[Opening Material for the task section]

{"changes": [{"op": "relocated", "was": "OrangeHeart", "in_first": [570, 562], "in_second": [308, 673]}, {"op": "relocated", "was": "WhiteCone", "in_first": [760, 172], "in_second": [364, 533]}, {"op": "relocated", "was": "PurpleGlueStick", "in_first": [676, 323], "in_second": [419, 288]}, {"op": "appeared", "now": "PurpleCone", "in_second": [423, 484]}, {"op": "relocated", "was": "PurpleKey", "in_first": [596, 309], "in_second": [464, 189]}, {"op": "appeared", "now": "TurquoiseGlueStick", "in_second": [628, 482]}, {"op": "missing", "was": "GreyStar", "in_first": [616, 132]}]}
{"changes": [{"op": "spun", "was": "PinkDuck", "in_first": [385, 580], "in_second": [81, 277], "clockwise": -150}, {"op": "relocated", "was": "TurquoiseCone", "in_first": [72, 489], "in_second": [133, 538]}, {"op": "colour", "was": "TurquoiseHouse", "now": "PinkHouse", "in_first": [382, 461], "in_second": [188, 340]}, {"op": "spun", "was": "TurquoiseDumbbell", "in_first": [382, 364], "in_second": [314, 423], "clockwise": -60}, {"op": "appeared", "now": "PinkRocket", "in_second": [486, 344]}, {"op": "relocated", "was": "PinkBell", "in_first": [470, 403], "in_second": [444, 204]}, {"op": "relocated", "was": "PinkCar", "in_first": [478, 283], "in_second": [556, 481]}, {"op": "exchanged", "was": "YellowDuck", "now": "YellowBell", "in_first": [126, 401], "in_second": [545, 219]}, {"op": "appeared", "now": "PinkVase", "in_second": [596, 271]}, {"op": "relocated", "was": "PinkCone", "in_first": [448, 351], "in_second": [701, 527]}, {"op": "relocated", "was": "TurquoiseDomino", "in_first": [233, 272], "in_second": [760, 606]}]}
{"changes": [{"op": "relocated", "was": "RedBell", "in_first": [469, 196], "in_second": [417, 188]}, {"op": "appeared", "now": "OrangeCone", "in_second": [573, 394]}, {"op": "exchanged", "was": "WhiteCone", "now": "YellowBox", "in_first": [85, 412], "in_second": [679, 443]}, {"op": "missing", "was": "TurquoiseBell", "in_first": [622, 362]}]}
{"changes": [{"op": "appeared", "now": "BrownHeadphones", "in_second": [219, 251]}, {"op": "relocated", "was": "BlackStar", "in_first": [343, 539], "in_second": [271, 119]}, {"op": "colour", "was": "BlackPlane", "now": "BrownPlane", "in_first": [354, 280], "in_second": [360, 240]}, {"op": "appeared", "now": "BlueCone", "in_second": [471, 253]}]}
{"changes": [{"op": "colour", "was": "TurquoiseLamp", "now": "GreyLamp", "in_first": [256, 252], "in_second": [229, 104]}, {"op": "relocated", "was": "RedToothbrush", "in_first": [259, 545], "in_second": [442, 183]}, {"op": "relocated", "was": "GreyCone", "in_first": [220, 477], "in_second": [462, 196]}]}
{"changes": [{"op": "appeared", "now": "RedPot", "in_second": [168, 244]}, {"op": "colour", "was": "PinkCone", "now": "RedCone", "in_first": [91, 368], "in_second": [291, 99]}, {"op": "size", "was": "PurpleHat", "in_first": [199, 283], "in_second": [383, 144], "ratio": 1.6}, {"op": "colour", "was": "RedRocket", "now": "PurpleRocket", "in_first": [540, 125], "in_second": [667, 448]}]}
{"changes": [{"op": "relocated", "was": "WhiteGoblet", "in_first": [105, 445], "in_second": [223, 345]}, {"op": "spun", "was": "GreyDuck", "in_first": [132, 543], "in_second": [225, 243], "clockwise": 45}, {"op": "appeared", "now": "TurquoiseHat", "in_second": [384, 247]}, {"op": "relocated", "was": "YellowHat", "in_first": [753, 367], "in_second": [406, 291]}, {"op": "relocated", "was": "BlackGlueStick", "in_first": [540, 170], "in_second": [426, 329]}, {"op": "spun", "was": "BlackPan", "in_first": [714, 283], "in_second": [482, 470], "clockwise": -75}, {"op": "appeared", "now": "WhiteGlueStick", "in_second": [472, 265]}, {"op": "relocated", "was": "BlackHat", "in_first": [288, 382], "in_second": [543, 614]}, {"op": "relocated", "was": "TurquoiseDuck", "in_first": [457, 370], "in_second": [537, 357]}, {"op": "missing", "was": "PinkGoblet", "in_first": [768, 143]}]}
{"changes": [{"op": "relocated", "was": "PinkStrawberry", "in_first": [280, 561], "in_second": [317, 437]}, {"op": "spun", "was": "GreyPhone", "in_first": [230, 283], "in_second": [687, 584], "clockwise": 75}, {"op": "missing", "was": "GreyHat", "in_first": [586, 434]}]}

[Closing Material for the task section]

> [Task objective]: Once more, write out all the data above exactly as given.

> [Solution for this task]:
{"changes": [{"op": "relocated", "was": "OrangeHeart", "in_first": [570, 562], "in_second": [308, 673]}, {"op": "relocated", "was": "WhiteCone", "in_first": [760, 172], "in_second": [364, 533]}, {"op": "relocated", "was": "PurpleGlueStick", "in_first": [676, 323], "in_second": [419, 288]}, {"op": "appeared", "now": "PurpleCone", "in_second": [423, 484]}, {"op": "relocated", "was": "PurpleKey", "in_first": [596, 309], "in_second": [464, 189]}, {"op": "appeared", "now": "TurquoiseGlueStick", "in_second": [628, 482]}, {"op": "missing", "was": "GreyStar", "in_first": [616, 132]}]}
{"changes": [{"op": "spun", "was": "PinkDuck", "in_first": [385, 580], "in_second": [81, 277], "clockwise": -150}, {"op": "relocated", "was": "TurquoiseCone", "in_first": [72, 489], "in_second": [133, 538]}, {"op": "colour", "was": "TurquoiseHouse", "now": "PinkHouse", "in_first": [382, 461], "in_second": [188, 340]}, {"op": "spun", "was": "TurquoiseDumbbell", "in_first": [382, 364], "in_second": [314, 423], "clockwise": -60}, {"op": "appeared", "now": "PinkRocket", "in_second": [486, 344]}, {"op": "relocated", "was": "PinkBell", "in_first": [470, 403], "in_second": [444, 204]}, {"op": "relocated", "was": "PinkCar", "in_first": [478, 283], "in_second": [556, 481]}, {"op": "exchanged", "was": "YellowDuck", "now": "YellowBell", "in_first": [126, 401], "in_second": [545, 219]}, {"op": "appeared", "now": "PinkVase", "in_second": [596, 271]}, {"op": "relocated", "was": "PinkCone", "in_first": [448, 351], "in_second": [701, 527]}, {"op": "relocated", "was": "TurquoiseDomino", "in_first": [233, 272], "in_second": [760, 606]}]}
{"changes": [{"op": "relocated", "was": "RedBell", "in_first": [469, 196], "in_second": [417, 188]}, {"op": "appeared", "now": "OrangeCone", "in_second": [573, 394]}, {"op": "exchanged", "was": "WhiteCone", "now": "YellowBox", "in_first": [85, 412], "in_second": [679, 443]}, {"op": "missing", "was": "TurquoiseBell", "in_first": [622, 362]}]}
{"changes": [{"op": "appeared", "now": "BrownHeadphones", "in_second": [219, 251]}, {"op": "relocated", "was": "BlackStar", "in_first": [343, 539], "in_second": [271, 119]}, {"op": "colour", "was": "BlackPlane", "now": "BrownPlane", "in_first": [354, 280], "in_second": [360, 240]}, {"op": "appeared", "now": "BlueCone", "in_second": [471, 253]}]}
{"changes": [{"op": "colour", "was": "TurquoiseLamp", "now": "GreyLamp", "in_first": [256, 252], "in_second": [229, 104]}, {"op": "relocated", "was": "RedToothbrush", "in_first": [259, 545], "in_second": [442, 183]}, {"op": "relocated", "was": "GreyCone", "in_first": [220, 477], "in_second": [462, 196]}]}
{"changes": [{"op": "appeared", "now": "RedPot", "in_second": [168, 244]}, {"op": "colour", "was": "PinkCone", "now": "RedCone", "in_first": [91, 368], "in_second": [291, 99]}, {"op": "size", "was": "PurpleHat", "in_first": [199, 283], "in_second": [383, 144], "ratio": 1.6}, {"op": "colour", "was": "RedRocket", "now": "PurpleRocket", "in_first": [540, 125], "in_second": [667, 448]}]}
{"changes": [{"op": "relocated", "was": "WhiteGoblet", "in_first": [105, 445], "in_second": [223, 345]}, {"op": "spun", "was": "GreyDuck", "in_first": [132, 543], "in_second": [225, 243], "clockwise": 45}, {"op": "appeared", "now": "TurquoiseHat", "in_second": [384, 247]}, {"op": "relocated", "was": "YellowHat", "in_first": [753, 367], "in_second": [406, 291]}, {"op": "relocated", "was": "BlackGlueStick", "in_first": [540, 170], "in_second": [426, 329]}, {"op": "spun", "was": "BlackPan", "in_first": [714, 283], "in_second": [482, 470], "clockwise": -75}, {"op": "appeared", "now": "WhiteGlueStick", "in_second": [472, 265]}, {"op": "relocated", "was": "BlackHat", "in_first": [288, 382], "in_second": [543, 614]}, {"op": "relocated", "was": "TurquoiseDuck", "in_first": [457, 370], "in_second": [537, 357]}, {"op": "missing", "was": "PinkGoblet", "in_first": [768, 143]}]}
{"changes": [{"op": "relocated", "was": "PinkStrawberry", "in_first": [280, 561], "in_second": [317, 437]}, {"op": "spun", "was": "GreyPhone", "in_first": [230, 283], "in_second": [687, 584], "clockwise": 75}, {"op": "missing", "was": "GreyHat", "in_first": [586, 434]}]}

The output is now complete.